Work to complete: Could you print exactly the lines of the listing below, starting at the line that has "RELAY pin IN2: A9 -> A2" and ending at the line that has "LUX3 pin SDA: B0 -> B7", and only those lines?

Entries shown:
§ §
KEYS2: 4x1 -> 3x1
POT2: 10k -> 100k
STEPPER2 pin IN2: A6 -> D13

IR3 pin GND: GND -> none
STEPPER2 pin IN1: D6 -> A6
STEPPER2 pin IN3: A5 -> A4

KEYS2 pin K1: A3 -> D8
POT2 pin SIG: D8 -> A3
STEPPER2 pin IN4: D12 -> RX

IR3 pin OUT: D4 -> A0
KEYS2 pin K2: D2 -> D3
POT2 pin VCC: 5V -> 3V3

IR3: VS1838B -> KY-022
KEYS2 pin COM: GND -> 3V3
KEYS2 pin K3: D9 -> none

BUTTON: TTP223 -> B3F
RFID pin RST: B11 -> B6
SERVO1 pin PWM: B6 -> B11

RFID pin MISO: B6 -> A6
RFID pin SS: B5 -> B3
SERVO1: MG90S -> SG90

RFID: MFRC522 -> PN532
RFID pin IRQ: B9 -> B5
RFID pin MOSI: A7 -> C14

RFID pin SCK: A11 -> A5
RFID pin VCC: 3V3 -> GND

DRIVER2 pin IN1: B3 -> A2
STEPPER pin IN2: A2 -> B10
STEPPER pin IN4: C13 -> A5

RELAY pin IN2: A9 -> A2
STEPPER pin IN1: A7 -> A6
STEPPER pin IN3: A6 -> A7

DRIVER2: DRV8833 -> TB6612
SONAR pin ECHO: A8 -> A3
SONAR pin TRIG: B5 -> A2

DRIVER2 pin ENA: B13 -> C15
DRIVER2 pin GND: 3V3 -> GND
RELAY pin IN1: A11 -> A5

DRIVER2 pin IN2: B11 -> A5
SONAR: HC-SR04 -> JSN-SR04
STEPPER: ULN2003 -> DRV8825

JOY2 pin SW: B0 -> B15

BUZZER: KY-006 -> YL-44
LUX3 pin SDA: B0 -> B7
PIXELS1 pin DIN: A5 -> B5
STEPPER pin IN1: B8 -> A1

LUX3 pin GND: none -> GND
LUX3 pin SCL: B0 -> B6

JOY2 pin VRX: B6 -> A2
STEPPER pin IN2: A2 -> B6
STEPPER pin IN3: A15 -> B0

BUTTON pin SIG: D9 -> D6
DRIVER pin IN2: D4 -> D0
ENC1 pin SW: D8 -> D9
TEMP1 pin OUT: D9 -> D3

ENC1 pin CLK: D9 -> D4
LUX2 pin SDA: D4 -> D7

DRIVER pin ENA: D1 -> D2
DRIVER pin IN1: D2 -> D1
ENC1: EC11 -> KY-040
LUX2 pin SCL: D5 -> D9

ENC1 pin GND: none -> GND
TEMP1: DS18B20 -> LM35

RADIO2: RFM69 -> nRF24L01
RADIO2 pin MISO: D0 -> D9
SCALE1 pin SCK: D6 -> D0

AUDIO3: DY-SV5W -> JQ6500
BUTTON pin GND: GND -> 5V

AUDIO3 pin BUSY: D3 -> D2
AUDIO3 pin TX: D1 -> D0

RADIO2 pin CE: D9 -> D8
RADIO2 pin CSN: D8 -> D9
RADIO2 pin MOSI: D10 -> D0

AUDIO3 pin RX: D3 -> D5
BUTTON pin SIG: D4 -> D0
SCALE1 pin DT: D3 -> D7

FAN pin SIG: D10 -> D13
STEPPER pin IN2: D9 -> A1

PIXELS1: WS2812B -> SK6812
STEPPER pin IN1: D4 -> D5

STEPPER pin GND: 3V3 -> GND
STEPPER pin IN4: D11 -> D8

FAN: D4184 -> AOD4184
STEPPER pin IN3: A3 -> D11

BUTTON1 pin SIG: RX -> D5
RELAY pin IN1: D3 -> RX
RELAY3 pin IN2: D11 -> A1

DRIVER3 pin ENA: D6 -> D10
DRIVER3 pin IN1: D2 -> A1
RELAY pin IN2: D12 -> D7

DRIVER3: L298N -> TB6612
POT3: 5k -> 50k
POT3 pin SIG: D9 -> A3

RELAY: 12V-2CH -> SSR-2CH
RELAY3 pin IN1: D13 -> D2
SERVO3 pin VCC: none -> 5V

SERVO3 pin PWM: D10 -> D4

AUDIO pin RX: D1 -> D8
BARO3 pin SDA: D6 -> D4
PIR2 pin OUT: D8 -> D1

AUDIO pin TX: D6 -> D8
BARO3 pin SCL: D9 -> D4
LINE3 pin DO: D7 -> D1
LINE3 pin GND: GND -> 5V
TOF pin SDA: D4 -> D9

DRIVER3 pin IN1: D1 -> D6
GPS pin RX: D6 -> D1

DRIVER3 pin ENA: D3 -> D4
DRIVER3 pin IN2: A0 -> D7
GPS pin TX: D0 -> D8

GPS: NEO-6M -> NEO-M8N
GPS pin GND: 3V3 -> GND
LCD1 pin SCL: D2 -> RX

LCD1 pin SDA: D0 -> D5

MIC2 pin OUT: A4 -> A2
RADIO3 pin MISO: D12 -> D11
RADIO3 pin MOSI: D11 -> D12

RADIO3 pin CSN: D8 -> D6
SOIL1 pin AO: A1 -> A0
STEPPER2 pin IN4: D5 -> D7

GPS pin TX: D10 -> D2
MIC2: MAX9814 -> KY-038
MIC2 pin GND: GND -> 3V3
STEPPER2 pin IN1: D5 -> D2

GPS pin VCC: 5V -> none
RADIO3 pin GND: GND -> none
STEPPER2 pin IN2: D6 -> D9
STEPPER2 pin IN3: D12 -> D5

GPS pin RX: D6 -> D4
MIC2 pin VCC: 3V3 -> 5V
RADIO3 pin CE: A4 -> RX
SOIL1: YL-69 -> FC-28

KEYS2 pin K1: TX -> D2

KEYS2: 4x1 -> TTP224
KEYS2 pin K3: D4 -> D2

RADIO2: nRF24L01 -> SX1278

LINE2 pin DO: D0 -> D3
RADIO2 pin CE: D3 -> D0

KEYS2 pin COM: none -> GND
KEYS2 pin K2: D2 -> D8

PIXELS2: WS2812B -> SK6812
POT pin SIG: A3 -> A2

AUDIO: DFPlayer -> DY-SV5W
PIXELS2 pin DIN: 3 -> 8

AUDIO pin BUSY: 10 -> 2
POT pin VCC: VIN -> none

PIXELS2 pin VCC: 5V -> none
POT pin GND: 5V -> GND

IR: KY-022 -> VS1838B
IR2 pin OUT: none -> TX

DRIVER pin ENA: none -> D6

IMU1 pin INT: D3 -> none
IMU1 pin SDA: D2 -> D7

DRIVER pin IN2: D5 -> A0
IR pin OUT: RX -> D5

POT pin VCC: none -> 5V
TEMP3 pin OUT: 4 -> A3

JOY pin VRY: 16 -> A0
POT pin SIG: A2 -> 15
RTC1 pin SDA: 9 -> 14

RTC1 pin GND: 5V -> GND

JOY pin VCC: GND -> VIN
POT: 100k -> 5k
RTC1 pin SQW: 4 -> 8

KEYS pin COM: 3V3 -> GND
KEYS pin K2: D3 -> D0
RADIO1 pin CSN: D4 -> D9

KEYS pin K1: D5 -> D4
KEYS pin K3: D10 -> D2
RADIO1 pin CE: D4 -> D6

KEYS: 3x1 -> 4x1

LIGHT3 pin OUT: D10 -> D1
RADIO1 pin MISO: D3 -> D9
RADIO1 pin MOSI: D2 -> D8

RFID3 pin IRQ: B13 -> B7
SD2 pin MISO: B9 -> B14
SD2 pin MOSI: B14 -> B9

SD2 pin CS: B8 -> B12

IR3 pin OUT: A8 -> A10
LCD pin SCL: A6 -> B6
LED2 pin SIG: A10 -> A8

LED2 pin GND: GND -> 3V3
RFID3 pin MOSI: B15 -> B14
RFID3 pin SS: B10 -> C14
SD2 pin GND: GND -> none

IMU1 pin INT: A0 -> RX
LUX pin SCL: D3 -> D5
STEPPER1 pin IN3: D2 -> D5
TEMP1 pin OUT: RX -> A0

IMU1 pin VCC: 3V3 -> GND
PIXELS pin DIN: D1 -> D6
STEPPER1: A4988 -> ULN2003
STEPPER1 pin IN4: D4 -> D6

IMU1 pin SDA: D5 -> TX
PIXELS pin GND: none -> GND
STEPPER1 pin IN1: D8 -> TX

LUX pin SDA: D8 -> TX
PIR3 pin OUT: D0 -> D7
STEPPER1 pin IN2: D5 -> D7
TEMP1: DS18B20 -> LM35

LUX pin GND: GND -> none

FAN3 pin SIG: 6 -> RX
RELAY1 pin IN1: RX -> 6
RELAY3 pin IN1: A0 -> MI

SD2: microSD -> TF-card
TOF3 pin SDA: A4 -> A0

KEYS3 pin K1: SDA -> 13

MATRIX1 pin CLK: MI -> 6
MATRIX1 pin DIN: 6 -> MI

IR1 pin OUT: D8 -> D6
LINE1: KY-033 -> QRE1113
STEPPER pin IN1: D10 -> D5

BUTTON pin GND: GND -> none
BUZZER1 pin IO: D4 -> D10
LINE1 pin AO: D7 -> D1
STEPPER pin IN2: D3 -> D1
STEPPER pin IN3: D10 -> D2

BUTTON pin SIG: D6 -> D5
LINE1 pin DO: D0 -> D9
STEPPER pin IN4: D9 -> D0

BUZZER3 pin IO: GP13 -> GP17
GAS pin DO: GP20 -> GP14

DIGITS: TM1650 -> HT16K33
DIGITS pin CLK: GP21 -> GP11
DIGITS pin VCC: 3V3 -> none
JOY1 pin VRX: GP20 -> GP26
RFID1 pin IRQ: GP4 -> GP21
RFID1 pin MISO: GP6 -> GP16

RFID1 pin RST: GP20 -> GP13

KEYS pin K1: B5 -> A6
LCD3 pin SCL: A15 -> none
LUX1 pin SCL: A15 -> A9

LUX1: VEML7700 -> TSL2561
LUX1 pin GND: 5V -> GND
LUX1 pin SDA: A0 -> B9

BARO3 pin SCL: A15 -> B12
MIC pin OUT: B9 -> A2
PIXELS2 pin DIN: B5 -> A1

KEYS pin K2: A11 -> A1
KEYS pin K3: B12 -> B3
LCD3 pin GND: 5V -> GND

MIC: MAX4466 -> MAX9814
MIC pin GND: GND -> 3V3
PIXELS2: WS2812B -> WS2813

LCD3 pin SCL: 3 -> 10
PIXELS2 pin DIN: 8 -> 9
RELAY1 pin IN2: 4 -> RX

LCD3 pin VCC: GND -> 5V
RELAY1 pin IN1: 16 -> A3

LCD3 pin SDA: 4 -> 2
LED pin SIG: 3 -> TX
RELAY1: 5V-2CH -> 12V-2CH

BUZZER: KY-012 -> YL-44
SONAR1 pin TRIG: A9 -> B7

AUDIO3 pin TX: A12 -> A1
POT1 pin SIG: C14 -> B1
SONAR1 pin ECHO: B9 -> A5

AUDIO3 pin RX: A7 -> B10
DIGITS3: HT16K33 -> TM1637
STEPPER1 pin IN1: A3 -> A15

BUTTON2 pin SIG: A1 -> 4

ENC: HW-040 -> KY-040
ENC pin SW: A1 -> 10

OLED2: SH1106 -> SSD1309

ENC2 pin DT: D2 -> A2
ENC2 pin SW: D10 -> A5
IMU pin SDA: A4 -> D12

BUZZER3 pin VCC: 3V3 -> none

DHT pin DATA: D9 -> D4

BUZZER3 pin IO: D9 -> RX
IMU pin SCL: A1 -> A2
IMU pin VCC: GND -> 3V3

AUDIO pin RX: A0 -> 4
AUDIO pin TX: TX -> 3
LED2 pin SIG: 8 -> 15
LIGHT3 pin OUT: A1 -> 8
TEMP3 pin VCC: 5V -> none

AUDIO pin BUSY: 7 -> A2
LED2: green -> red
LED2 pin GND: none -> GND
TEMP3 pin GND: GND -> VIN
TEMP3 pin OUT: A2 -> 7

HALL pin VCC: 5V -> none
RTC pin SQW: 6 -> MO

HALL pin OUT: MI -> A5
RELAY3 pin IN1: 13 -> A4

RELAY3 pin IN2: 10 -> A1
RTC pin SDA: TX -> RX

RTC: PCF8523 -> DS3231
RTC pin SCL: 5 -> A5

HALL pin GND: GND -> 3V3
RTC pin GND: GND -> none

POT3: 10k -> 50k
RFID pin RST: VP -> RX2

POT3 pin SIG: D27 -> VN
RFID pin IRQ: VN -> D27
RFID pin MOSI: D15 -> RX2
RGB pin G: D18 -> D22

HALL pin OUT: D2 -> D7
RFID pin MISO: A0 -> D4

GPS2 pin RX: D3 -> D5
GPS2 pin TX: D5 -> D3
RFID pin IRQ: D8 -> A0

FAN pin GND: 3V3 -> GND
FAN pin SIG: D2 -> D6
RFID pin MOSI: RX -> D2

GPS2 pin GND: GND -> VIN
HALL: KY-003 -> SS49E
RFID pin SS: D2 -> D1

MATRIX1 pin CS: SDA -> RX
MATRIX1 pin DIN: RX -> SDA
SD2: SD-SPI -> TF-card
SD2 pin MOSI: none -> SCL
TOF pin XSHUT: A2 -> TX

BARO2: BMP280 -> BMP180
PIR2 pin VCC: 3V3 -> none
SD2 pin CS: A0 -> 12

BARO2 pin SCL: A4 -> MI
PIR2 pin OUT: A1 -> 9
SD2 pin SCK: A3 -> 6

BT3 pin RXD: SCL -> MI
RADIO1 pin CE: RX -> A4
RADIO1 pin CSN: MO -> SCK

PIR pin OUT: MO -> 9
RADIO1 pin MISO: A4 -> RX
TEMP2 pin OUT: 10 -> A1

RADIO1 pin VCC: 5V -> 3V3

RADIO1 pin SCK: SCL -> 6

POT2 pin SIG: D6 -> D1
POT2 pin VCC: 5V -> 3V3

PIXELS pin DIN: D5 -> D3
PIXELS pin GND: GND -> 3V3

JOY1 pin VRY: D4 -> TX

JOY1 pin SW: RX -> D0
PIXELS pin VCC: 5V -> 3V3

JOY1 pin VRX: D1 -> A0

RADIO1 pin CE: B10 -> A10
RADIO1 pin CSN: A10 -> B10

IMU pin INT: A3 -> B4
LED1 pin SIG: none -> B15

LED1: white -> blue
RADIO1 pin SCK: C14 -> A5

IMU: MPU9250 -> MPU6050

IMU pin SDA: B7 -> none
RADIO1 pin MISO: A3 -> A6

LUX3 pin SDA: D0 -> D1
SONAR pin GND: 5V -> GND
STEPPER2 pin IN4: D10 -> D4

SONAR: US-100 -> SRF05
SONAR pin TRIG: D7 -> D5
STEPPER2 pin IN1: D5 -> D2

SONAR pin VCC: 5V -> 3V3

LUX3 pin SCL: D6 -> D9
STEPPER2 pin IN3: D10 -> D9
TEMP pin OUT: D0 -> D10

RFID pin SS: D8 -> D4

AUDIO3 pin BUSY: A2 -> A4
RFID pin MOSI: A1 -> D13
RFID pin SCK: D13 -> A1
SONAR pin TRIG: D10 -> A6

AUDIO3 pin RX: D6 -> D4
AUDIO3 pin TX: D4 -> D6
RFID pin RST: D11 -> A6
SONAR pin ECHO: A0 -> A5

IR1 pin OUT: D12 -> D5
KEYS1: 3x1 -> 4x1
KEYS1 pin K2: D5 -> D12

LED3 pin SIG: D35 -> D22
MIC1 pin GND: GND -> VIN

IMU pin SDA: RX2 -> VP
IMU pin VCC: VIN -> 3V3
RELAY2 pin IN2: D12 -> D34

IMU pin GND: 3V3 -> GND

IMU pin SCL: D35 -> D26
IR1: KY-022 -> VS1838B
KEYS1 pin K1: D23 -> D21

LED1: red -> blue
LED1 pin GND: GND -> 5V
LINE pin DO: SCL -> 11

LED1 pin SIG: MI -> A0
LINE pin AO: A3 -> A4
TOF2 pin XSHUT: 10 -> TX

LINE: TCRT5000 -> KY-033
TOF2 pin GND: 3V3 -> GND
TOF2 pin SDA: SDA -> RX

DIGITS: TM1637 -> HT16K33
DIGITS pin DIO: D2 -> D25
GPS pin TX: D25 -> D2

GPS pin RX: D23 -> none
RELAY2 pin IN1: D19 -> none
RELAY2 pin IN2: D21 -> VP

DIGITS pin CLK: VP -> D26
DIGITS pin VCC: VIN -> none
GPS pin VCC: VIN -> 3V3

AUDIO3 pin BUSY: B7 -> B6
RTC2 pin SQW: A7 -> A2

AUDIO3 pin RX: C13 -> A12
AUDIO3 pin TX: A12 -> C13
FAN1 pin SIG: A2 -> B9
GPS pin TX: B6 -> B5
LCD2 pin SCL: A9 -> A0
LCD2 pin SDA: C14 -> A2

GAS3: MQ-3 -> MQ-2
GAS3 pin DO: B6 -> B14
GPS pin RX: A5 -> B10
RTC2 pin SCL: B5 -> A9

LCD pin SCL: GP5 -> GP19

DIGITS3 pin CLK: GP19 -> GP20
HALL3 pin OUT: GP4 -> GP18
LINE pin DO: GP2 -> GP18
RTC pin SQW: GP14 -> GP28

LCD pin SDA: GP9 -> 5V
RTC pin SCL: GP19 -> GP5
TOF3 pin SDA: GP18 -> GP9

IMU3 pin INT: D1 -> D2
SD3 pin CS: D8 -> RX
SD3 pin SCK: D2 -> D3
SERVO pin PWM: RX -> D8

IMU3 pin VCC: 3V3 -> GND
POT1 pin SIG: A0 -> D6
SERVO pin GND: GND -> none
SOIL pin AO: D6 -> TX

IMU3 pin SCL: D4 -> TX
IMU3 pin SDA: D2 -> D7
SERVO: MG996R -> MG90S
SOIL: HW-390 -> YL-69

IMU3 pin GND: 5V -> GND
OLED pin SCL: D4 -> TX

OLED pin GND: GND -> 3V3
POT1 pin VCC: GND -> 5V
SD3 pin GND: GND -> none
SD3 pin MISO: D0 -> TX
§ §
Worked solution:
RELAY pin IN2: A9 -> A2
STEPPER pin IN1: A7 -> A6
STEPPER pin IN3: A6 -> A7

DRIVER2: DRV8833 -> TB6612
SONAR pin ECHO: A8 -> A3
SONAR pin TRIG: B5 -> A2

DRIVER2 pin ENA: B13 -> C15
DRIVER2 pin GND: 3V3 -> GND
RELAY pin IN1: A11 -> A5

DRIVER2 pin IN2: B11 -> A5
SONAR: HC-SR04 -> JSN-SR04
STEPPER: ULN2003 -> DRV8825

JOY2 pin SW: B0 -> B15

BUZZER: KY-006 -> YL-44
LUX3 pin SDA: B0 -> B7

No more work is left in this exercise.